> **About this task**
Each line of the listing where "button" appears should be reported.
┄┄┄┄┄┄┄┄┄┄
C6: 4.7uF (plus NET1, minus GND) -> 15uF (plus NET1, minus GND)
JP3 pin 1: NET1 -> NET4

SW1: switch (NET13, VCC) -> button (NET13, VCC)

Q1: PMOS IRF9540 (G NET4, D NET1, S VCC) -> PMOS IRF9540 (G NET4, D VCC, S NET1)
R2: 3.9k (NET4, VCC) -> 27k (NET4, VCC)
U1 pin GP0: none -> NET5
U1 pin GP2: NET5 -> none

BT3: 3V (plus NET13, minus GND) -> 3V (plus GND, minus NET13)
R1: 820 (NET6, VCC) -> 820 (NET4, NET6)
┄┄┄┄┄┄┄┄┄┄
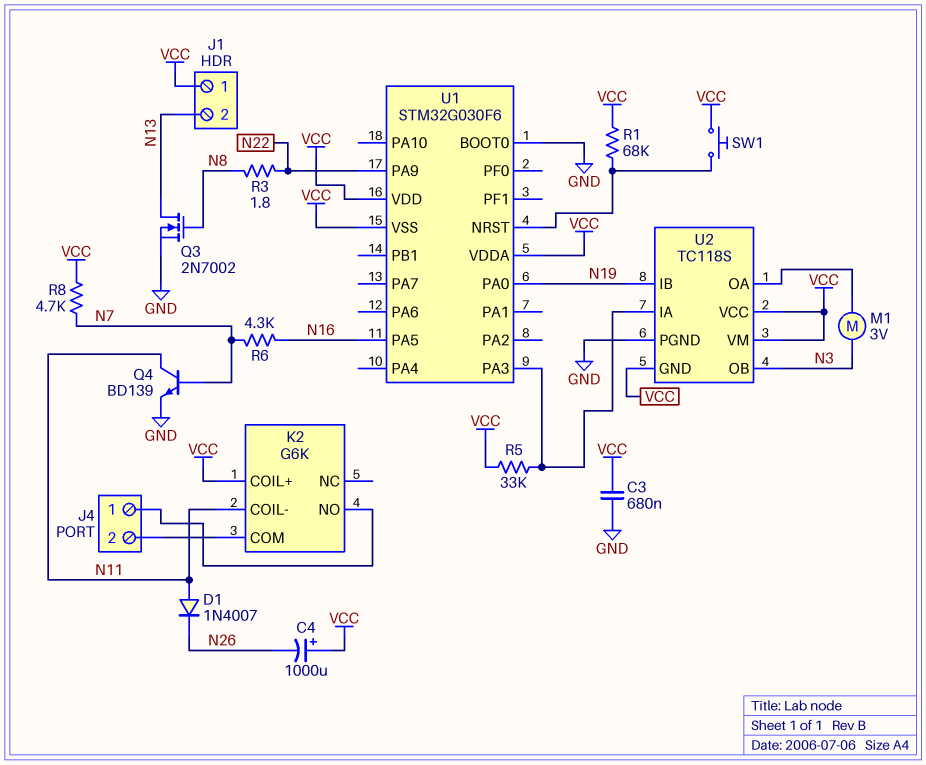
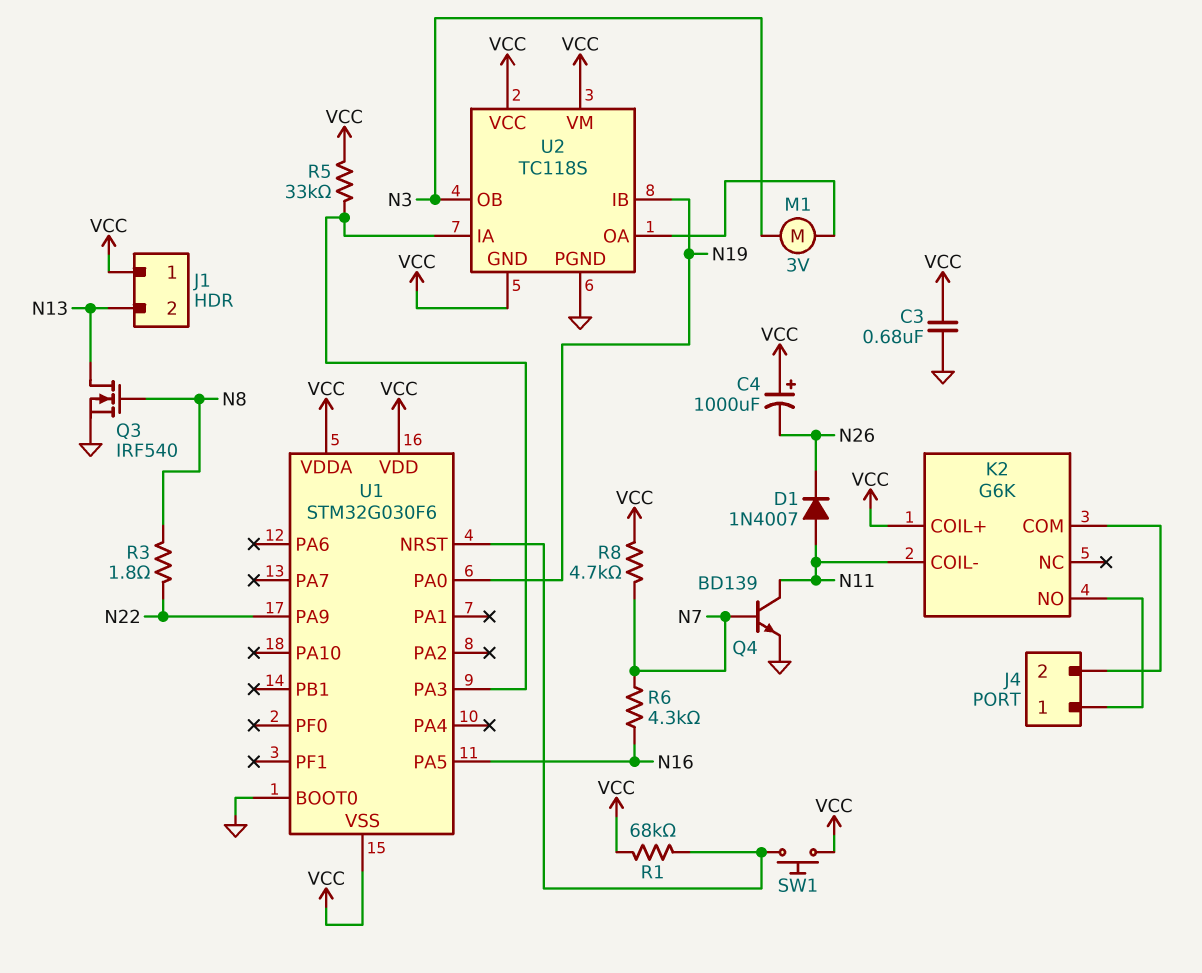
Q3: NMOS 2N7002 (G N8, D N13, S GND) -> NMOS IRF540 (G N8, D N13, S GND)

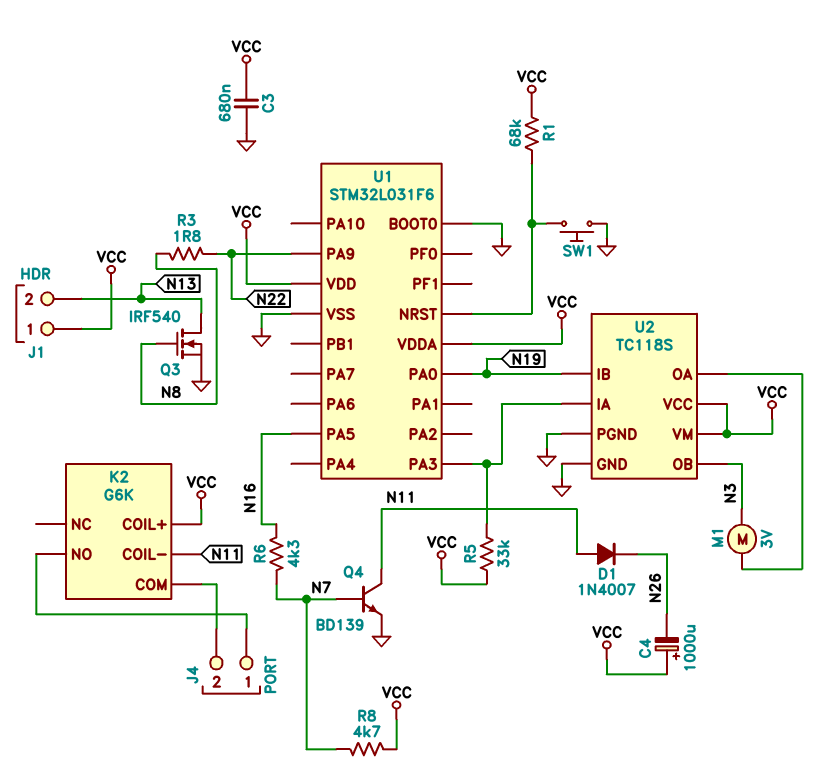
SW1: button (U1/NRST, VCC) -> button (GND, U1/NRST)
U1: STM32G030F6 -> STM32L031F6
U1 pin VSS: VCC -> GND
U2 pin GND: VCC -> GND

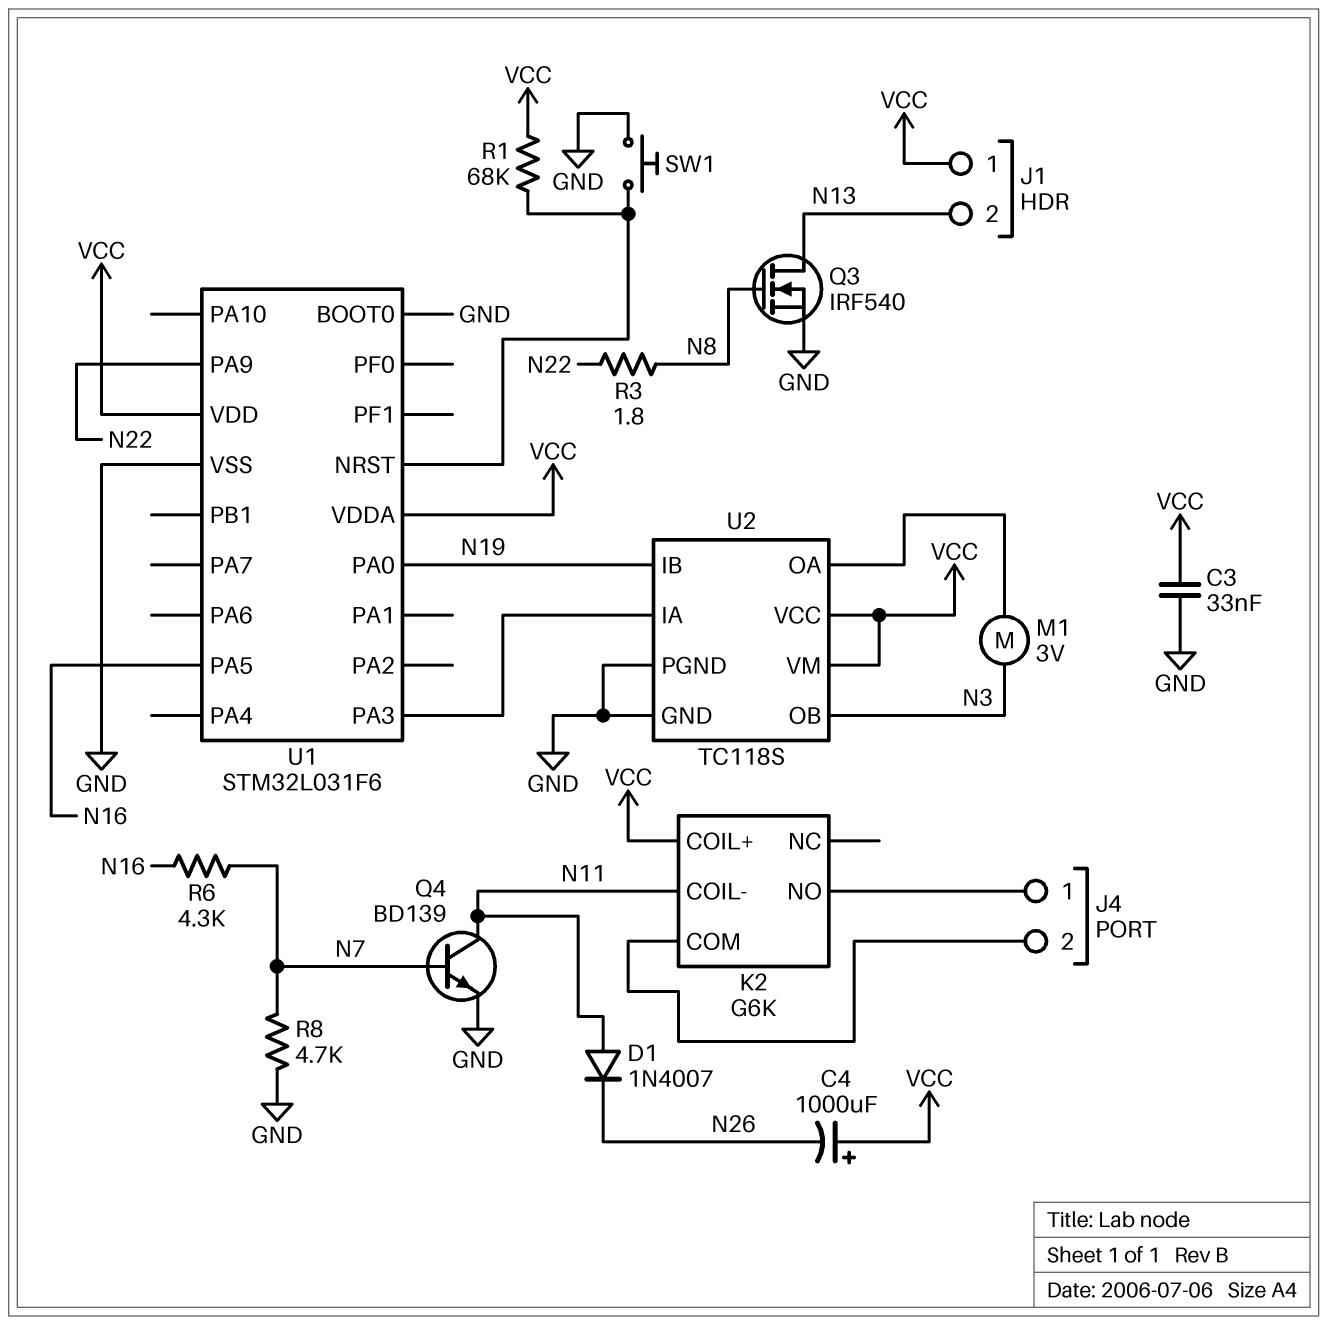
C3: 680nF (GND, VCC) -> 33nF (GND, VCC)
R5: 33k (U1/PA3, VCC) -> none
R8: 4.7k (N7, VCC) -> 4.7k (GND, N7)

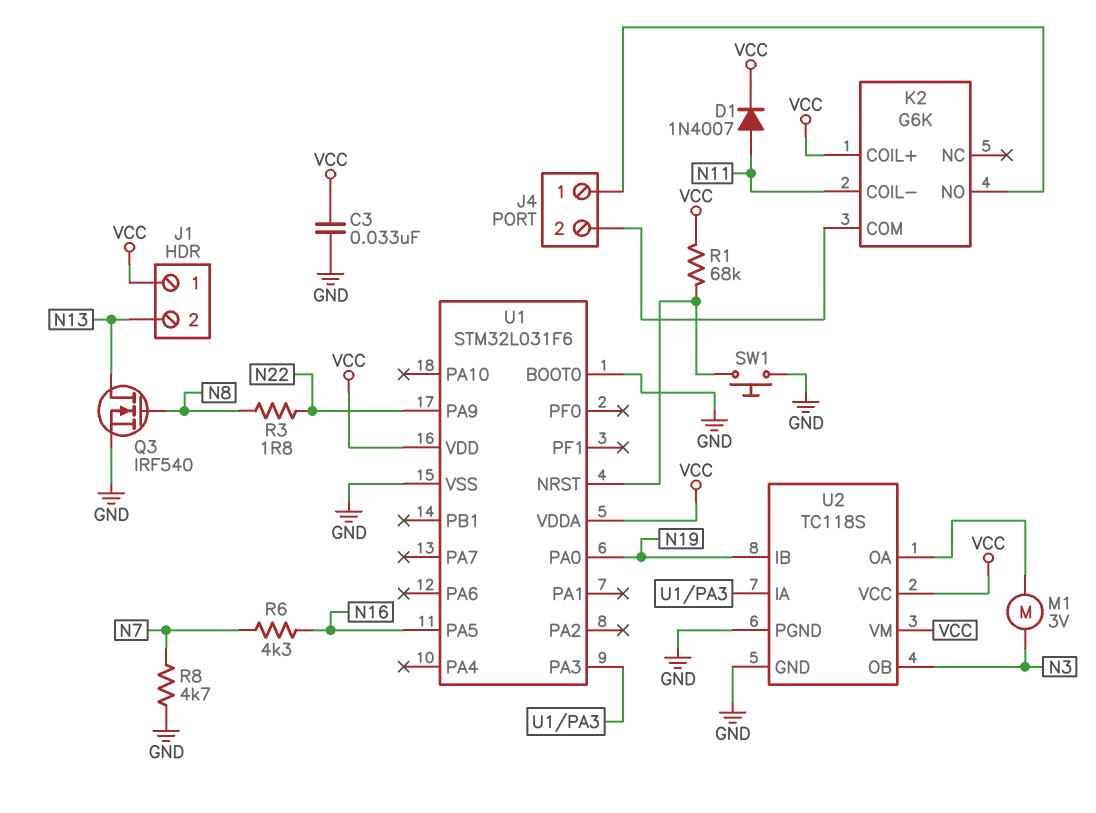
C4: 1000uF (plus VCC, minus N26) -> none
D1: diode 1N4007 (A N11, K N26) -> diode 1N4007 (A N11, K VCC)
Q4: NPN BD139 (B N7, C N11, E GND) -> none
┄┄┄┄┄┄┄┄┄┄
> **Finished exercise**
SW1: switch (NET13, VCC) -> button (NET13, VCC)
SW1: button (U1/NRST, VCC) -> button (GND, U1/NRST)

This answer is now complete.